> **Exercise objective**: Reproduce each of the following records without any deviation.
--------------------------------
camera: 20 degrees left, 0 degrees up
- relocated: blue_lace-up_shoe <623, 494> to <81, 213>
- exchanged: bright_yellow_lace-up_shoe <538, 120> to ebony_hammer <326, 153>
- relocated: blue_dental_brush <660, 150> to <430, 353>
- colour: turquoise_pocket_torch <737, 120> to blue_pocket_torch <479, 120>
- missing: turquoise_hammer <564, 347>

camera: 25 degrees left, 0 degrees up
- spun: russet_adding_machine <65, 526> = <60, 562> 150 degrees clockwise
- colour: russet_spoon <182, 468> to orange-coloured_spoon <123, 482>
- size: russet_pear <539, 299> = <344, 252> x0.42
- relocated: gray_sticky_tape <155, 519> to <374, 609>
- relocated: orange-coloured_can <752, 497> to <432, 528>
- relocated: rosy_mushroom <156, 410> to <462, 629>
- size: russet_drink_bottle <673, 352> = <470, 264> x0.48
--------------------------------
> **Result**:
camera: 20 degrees left, 0 degrees up
- relocated: blue_lace-up_shoe <623, 494> to <81, 213>
- exchanged: bright_yellow_lace-up_shoe <538, 120> to ebony_hammer <326, 153>
- relocated: blue_dental_brush <660, 150> to <430, 353>
- colour: turquoise_pocket_torch <737, 120> to blue_pocket_torch <479, 120>
- missing: turquoise_hammer <564, 347>

camera: 25 degrees left, 0 degrees up
- spun: russet_adding_machine <65, 526> = <60, 562> 150 degrees clockwise
- colour: russet_spoon <182, 468> to orange-coloured_spoon <123, 482>
- size: russet_pear <539, 299> = <344, 252> x0.42
- relocated: gray_sticky_tape <155, 519> to <374, 609>
- relocated: orange-coloured_can <752, 497> to <432, 528>
- relocated: rosy_mushroom <156, 410> to <462, 629>
- size: russet_drink_bottle <673, 352> = <470, 264> x0.48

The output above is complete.